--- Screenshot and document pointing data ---
_ _ _

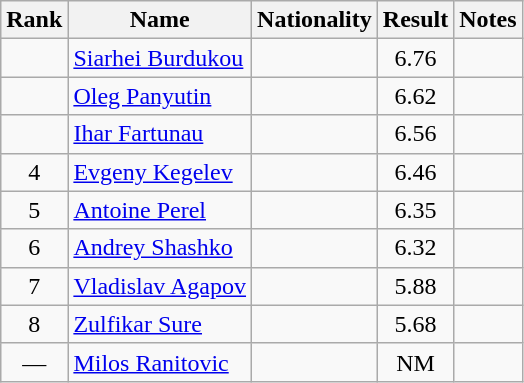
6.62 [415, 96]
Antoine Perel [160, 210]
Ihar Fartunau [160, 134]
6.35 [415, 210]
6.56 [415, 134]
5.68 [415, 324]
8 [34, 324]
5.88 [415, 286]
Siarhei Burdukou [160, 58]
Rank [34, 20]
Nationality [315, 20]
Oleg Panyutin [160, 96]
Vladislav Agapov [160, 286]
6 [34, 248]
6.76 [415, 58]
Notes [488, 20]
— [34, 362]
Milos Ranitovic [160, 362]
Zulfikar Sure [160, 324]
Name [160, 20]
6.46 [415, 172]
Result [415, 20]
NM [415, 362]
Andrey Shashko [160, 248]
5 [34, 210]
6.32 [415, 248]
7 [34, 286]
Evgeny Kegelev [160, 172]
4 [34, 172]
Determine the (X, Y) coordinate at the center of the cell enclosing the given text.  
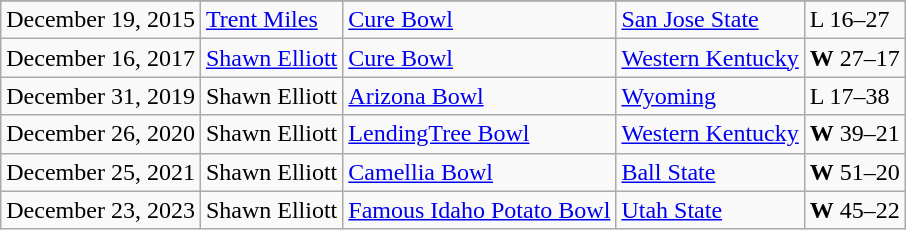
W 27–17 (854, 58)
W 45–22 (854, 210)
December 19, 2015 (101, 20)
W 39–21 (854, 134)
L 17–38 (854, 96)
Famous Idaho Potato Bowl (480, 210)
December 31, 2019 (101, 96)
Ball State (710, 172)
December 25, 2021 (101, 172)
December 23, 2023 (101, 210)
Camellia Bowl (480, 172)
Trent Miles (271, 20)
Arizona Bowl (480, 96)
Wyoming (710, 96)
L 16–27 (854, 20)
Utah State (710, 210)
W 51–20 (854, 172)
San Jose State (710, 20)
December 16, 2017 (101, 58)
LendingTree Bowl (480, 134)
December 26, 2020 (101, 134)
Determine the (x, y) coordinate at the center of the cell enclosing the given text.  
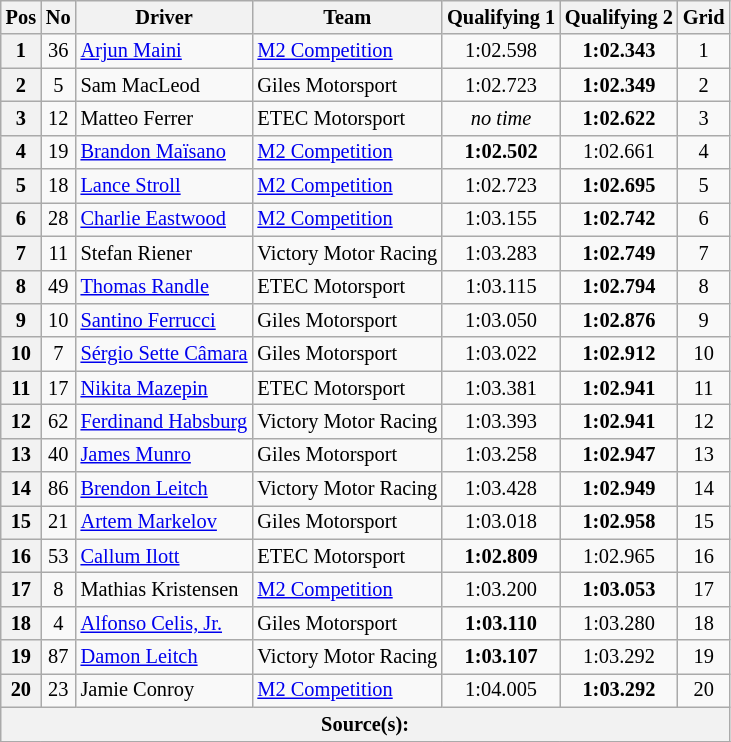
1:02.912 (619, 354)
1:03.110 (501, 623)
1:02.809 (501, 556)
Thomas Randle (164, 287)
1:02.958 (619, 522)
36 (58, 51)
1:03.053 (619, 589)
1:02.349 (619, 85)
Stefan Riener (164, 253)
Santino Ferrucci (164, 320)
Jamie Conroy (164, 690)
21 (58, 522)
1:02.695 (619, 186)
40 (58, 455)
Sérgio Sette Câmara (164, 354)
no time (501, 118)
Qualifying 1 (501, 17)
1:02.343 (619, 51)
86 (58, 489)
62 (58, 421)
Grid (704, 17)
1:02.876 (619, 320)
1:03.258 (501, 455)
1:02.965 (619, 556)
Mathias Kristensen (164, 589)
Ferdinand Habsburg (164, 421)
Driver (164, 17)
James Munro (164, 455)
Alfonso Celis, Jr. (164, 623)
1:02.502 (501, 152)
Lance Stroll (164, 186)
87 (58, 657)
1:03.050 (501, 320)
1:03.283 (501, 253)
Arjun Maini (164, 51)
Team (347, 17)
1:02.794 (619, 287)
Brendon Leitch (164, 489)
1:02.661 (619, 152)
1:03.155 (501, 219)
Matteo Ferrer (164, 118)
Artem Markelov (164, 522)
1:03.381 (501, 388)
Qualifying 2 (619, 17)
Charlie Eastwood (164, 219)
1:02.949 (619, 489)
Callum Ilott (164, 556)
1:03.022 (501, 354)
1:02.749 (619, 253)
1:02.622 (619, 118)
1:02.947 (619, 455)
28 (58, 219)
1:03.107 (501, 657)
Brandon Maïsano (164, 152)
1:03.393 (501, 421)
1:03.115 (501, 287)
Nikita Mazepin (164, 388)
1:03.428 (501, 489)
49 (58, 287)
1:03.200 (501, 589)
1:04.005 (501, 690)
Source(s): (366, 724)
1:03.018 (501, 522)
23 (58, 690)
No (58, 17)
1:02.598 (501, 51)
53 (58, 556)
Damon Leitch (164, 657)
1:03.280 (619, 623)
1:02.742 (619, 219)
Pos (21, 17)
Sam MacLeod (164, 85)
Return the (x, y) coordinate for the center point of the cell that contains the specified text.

_ _ _

--- Short problem ---
Render all the items above as a Markdown table with the columns "Row" and "Line," numbering each line and skipping any blank ones. Leave the pictures out.

--- Final answer ---
| Row | Line |
|---|---|
| 1 | 6.62 [415, 96] |
| 2 | Antoine Perel [160, 210] |
| 3 | Ihar Fartunau [160, 134] |
| 4 | 6.35 [415, 210] |
| 5 | 6.56 [415, 134] |
| 6 | 5.68 [415, 324] |
| 7 | 8 [34, 324] |
| 8 | 5.88 [415, 286] |
| 9 | Siarhei Burdukou [160, 58] |
| 10 | Rank [34, 20] |
| 11 | Nationality [315, 20] |
| 12 | Oleg Panyutin [160, 96] |
| 13 | Vladislav Agapov [160, 286] |
| 14 | 6 [34, 248] |
| 15 | 6.76 [415, 58] |
| 16 | Notes [488, 20] |
| 17 | — [34, 362] |
| 18 | Milos Ranitovic [160, 362] |
| 19 | Zulfikar Sure [160, 324] |
| 20 | Name [160, 20] |
| 21 | 6.46 [415, 172] |
| 22 | Result [415, 20] |
| 23 | NM [415, 362] |
| 24 | Andrey Shashko [160, 248] |
| 25 | 5 [34, 210] |
| 26 | 6.32 [415, 248] |
| 27 | 7 [34, 286] |
| 28 | Evgeny Kegelev [160, 172] |
| 29 | 4 [34, 172] |
| 30 | Determine the (X, Y) coordinate at the center of the cell enclosing the given text.   |
| 31 | W 27–17 (854, 58) |
| 32 | W 45–22 (854, 210) |
| 33 | December 19, 2015 (101, 20) |
| 34 | W 39–21 (854, 134) |
| 35 | L 17–38 (854, 96) |
| 36 | Famous Idaho Potato Bowl (480, 210) |
| 37 | December 31, 2019 (101, 96) |
| 38 | Ball State (710, 172) |
| 39 | December 25, 2021 (101, 172) |
| 40 | December 23, 2023 (101, 210) |
| 41 | Camellia Bowl (480, 172) |
| 42 | Trent Miles (271, 20) |
| 43 | Arizona Bowl (480, 96) |
| 44 | Wyoming (710, 96) |
| 45 | L 16–27 (854, 20) |
| 46 | Utah State (710, 210) |
| 47 | W 51–20 (854, 172) |
| 48 | San Jose State (710, 20) |
| 49 | December 16, 2017 (101, 58) |
| 50 | LendingTree Bowl (480, 134) |
| 51 | December 26, 2020 (101, 134) |
| 52 | Determine the (x, y) coordinate at the center of the cell enclosing the given text.   |
| 53 | 1:02.912 (619, 354) |
| 54 | 1:03.110 (501, 623) |
| 55 | 1:02.809 (501, 556) |
| 56 | Thomas Randle (164, 287) |
| 57 | 1:02.958 (619, 522) |
| 58 | 36 (58, 51) |
| 59 | 1:03.053 (619, 589) |
| 60 | 1:02.349 (619, 85) |
| 61 | Stefan Riener (164, 253) |
| 62 | Santino Ferrucci (164, 320) |
| 63 | Jamie Conroy (164, 690) |
| 64 | 21 (58, 522) |
| 65 | 1:02.695 (619, 186) |
| 66 | 40 (58, 455) |
| 67 | Sérgio Sette Câmara (164, 354) |
| 68 | no time (501, 118) |
| 69 | Qualifying 1 (501, 17) |
| 70 | 1:02.343 (619, 51) |
| 71 | 86 (58, 489) |
| 72 | 62 (58, 421) |
| 73 | Grid (704, 17) |
| 74 | 1:02.876 (619, 320) |
| 75 | 1:03.258 (501, 455) |
| 76 | 1:02.965 (619, 556) |
| 77 | Mathias Kristensen (164, 589) |
| 78 | Ferdinand Habsburg (164, 421) |
| 79 | Driver (164, 17) |
| 80 | James Munro (164, 455) |
| 81 | Alfonso Celis, Jr. (164, 623) |
| 82 | 1:02.502 (501, 152) |
| 83 | Lance Stroll (164, 186) |
| 84 | 87 (58, 657) |
| 85 | 1:03.050 (501, 320) |
| 86 | 1:03.283 (501, 253) |
| 87 | Arjun Maini (164, 51) |
| 88 | Team (347, 17) |
| 89 | 1:02.794 (619, 287) |
| 90 | Brendon Leitch (164, 489) |
| 91 | 1:02.661 (619, 152) |
| 92 | 1:03.155 (501, 219) |
| 93 | Matteo Ferrer (164, 118) |
| 94 | Artem Markelov (164, 522) |
| 95 | 1:03.381 (501, 388) |
| 96 | Qualifying 2 (619, 17) |
| 97 | Charlie Eastwood (164, 219) |
| 98 | 1:02.949 (619, 489) |
| 99 | Callum Ilott (164, 556) |
| 100 | 1:03.022 (501, 354) |
| 101 | 1:02.749 (619, 253) |
| 102 | 1:02.622 (619, 118) |
| 103 | 1:02.947 (619, 455) |
| 104 | 28 (58, 219) |
| 105 | 1:03.107 (501, 657) |
| 106 | Brandon Maïsano (164, 152) |
| 107 | 1:03.393 (501, 421) |
| 108 | 1:03.115 (501, 287) |
| 109 | Nikita Mazepin (164, 388) |
| 110 | 1:03.428 (501, 489) |
| 111 | 49 (58, 287) |
| 112 | 1:03.200 (501, 589) |
| 113 | 1:04.005 (501, 690) |
| 114 | Source(s): (366, 724) |
| 115 | 1:03.018 (501, 522) |
| 116 | 23 (58, 690) |
| 117 | No (58, 17) |
| 118 | 1:02.598 (501, 51) |
| 119 | 53 (58, 556) |
| 120 | Damon Leitch (164, 657) |
| 121 | 1:03.280 (619, 623) |
| 122 | 1:02.742 (619, 219) |
| 123 | Pos (21, 17) |
| 124 | Sam MacLeod (164, 85) |
| 125 | Return the (x, y) coordinate for the center point of the cell that contains the specified text. |